## ACTIVITY
Take the line that holds "R13: 1.3k (5V, JP7/2) -> 24k (5V, JP7/2)" and every line after it to the end of the entries, and repeat them exactly without the pictures.

## MATERIAL PROVIDED
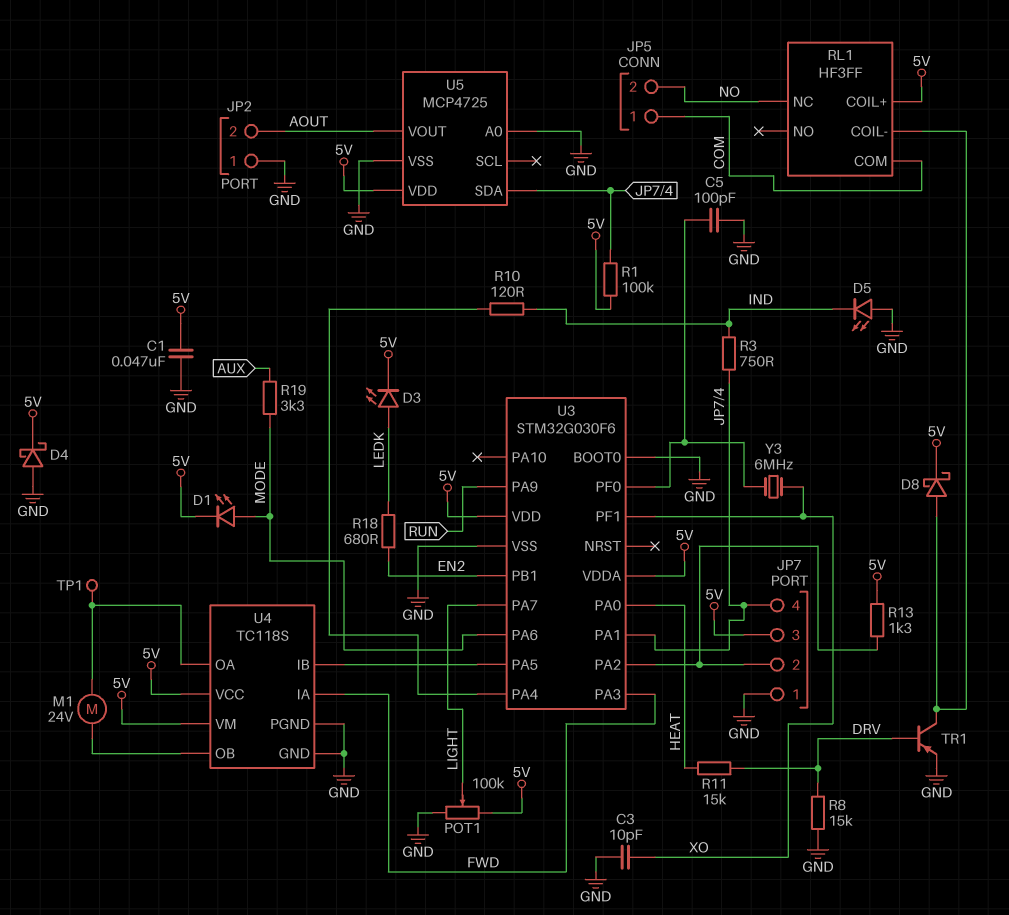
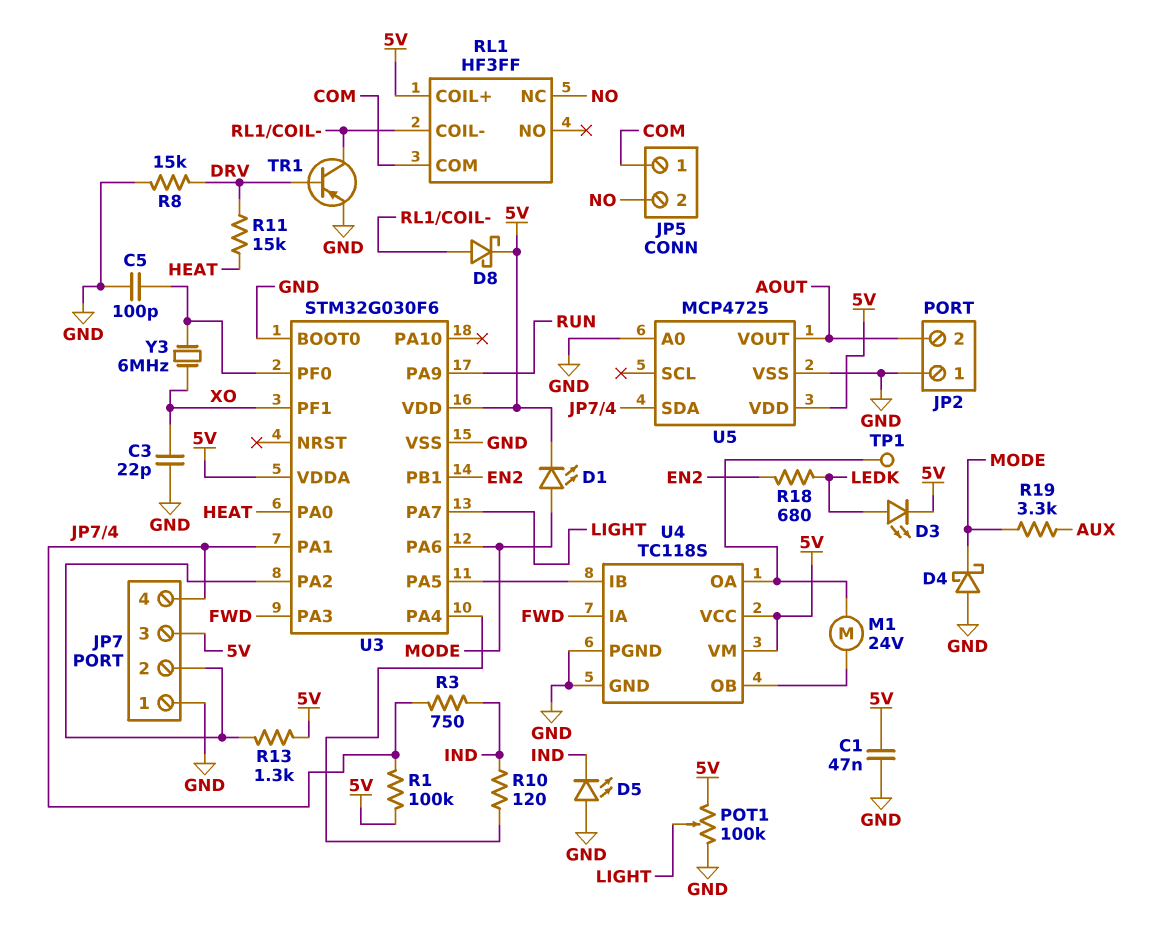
C3: 10pF (GND, XO) -> 22pF (GND, XO)
D4: schottky (A GND, K 5V) -> schottky (A GND, K MODE)

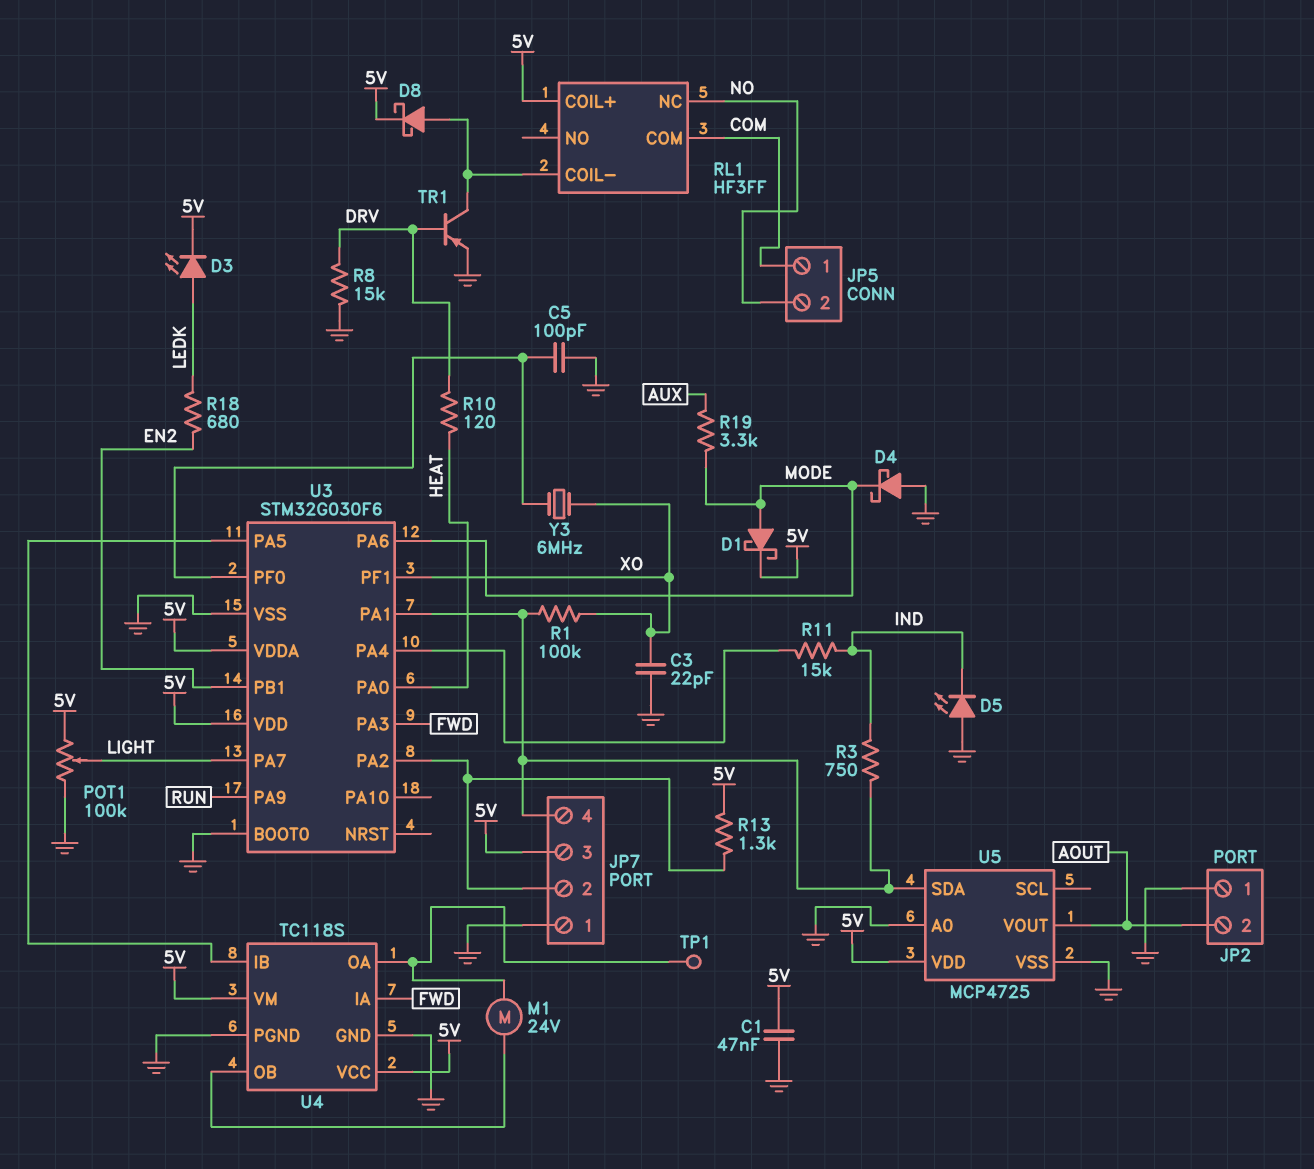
D1: LED (A MODE, K 5V) -> schottky (A MODE, K 5V)
R1: 100k (5V, JP7/4) -> 100k (JP7/4, XO)
R10: 120 (IND, U3/PA4) -> 120 (DRV, HEAT)
R11: 15k (DRV, HEAT) -> 15k (IND, U3/PA4)

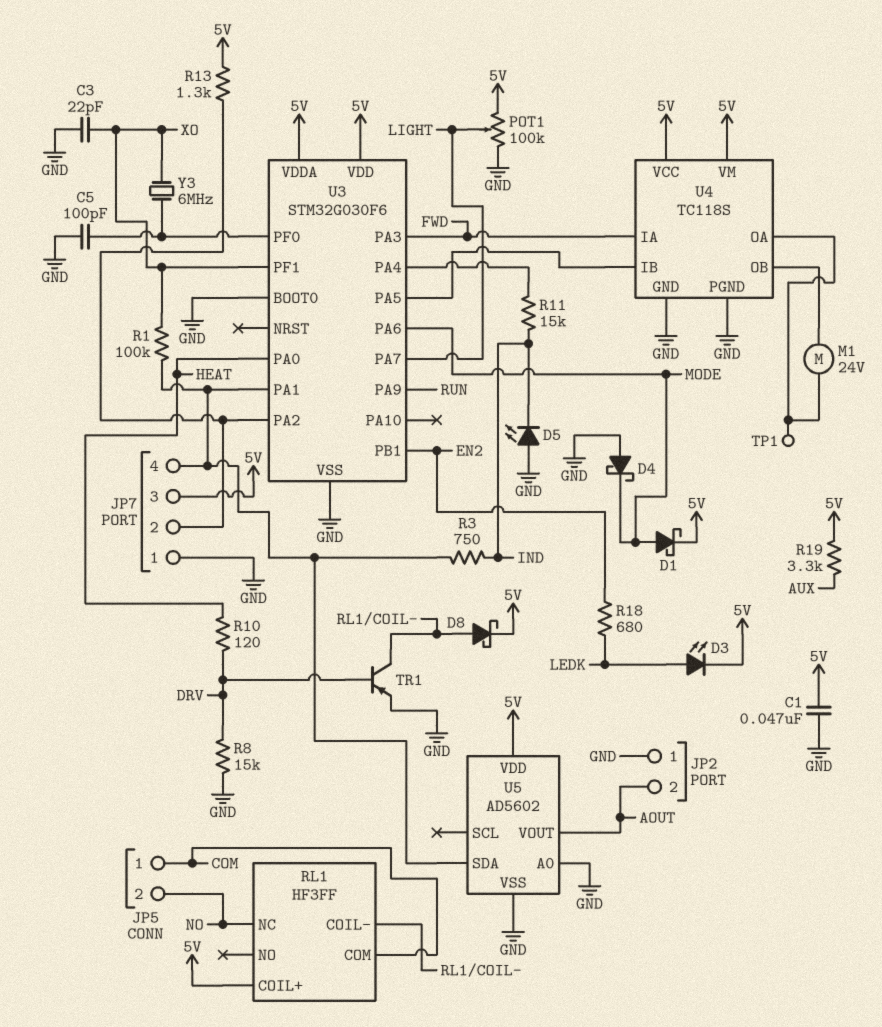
R19: 3.3k (AUX, MODE) -> 3.3k (5V, AUX)
U5: MCP4725 -> AD5602

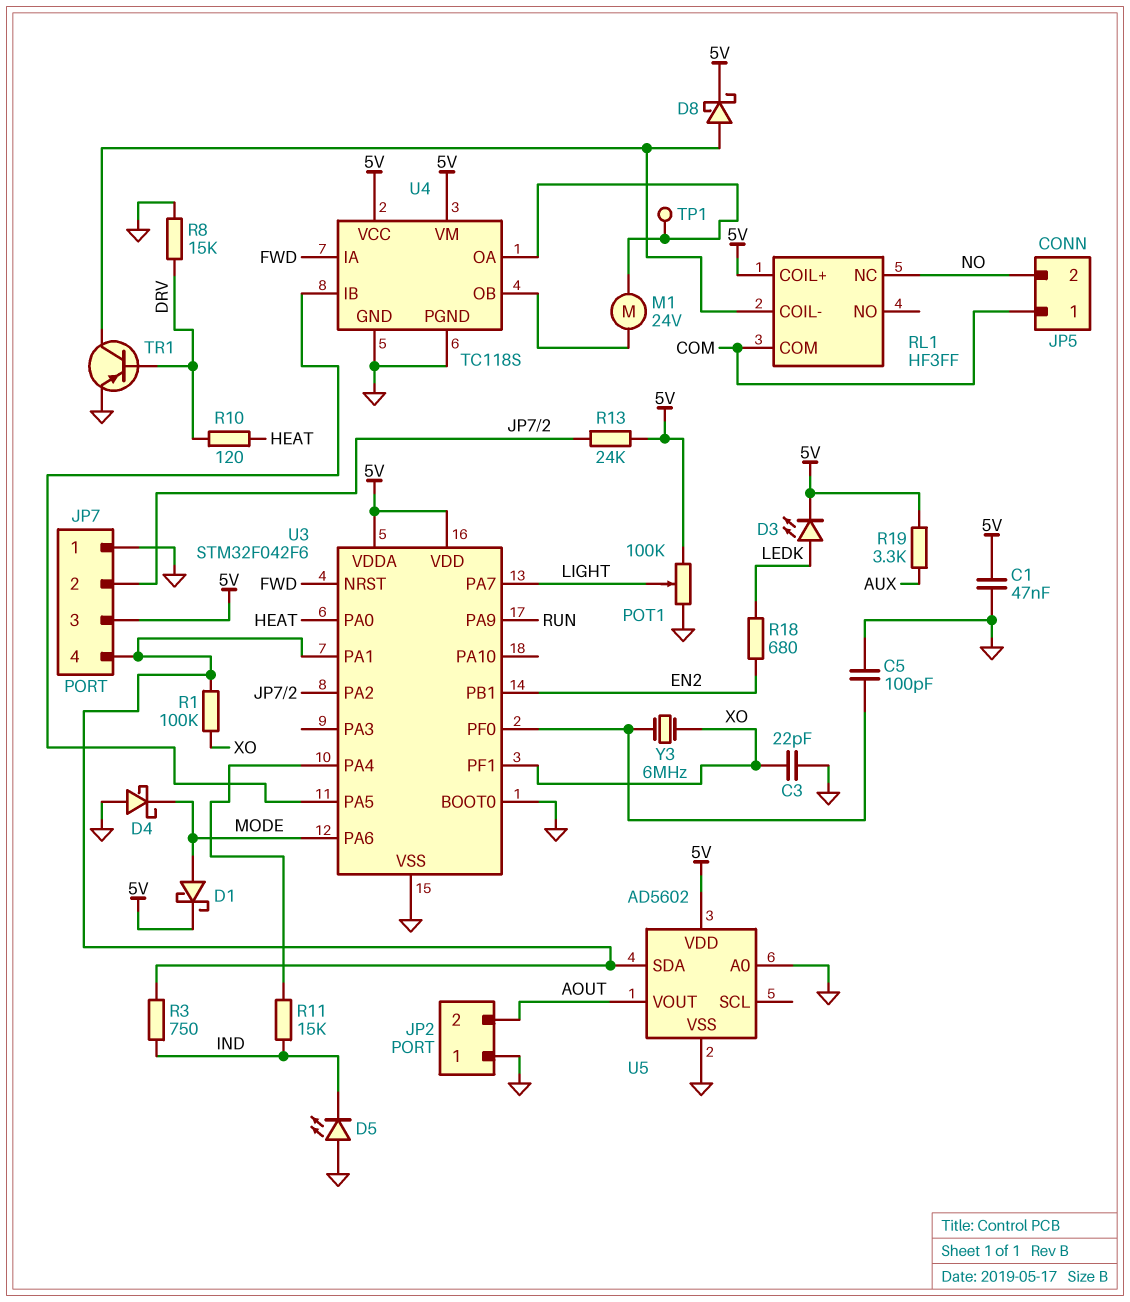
R13: 1.3k (5V, JP7/2) -> 24k (5V, JP7/2)
U3: STM32G030F6 -> STM32F042F6
U3 pin NRST: none -> FWD
U3 pin PA3: FWD -> none

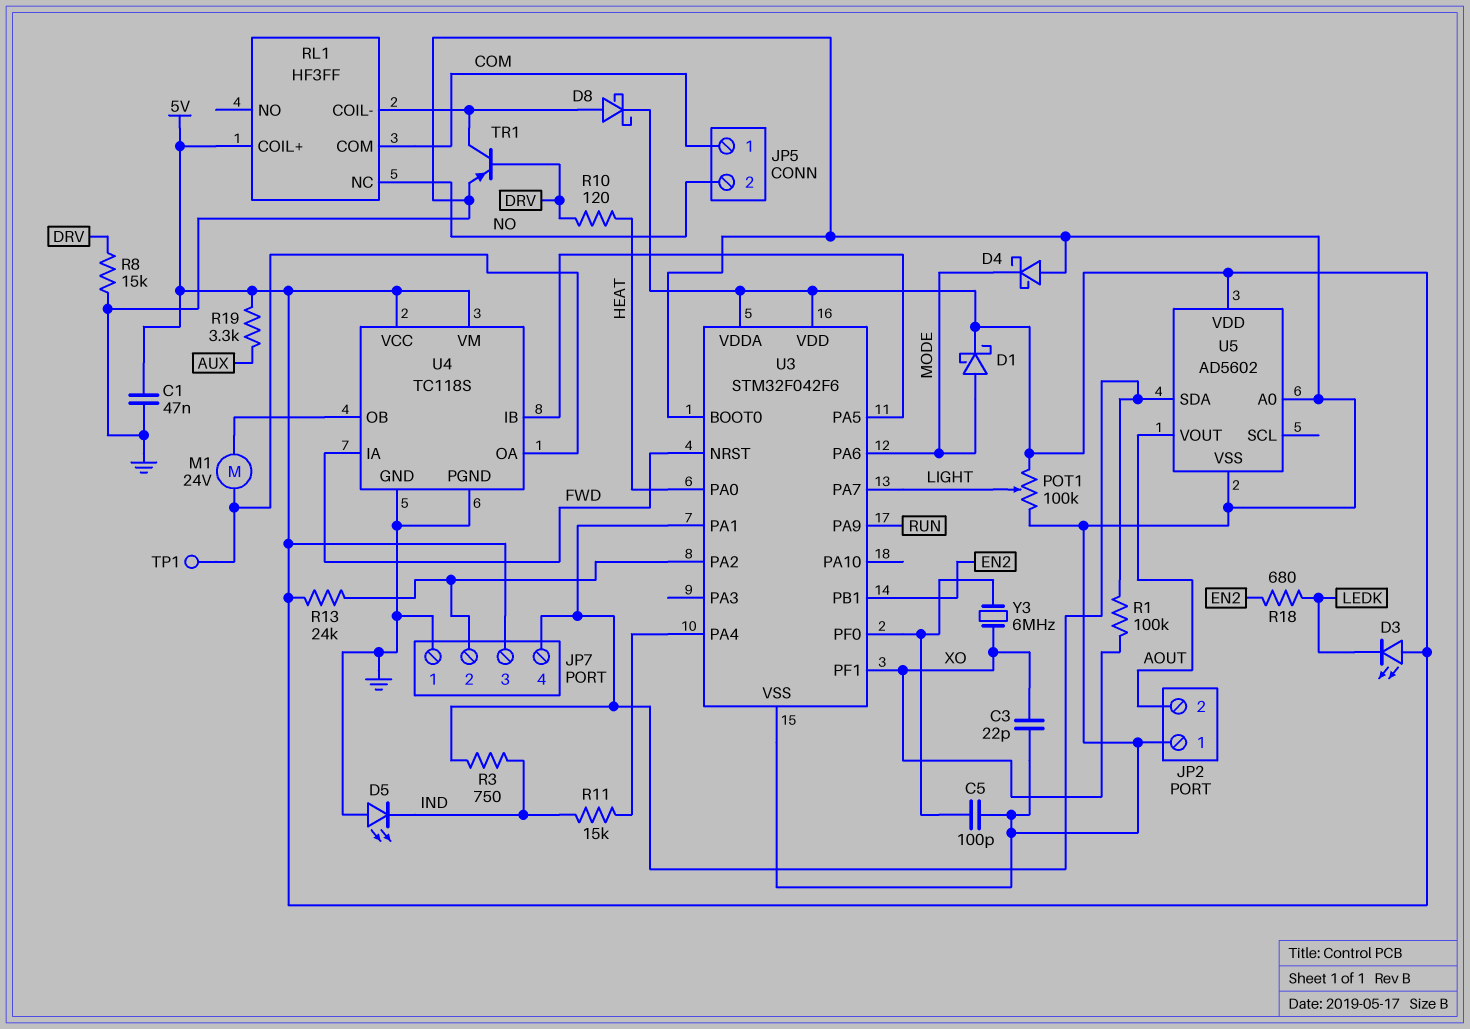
D3: LED (A LEDK, K 5V) -> LED (A 5V, K LEDK)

## RESPONSE TO THE TASK
R13: 1.3k (5V, JP7/2) -> 24k (5V, JP7/2)
U3: STM32G030F6 -> STM32F042F6
U3 pin NRST: none -> FWD
U3 pin PA3: FWD -> none

D3: LED (A LEDK, K 5V) -> LED (A 5V, K LEDK)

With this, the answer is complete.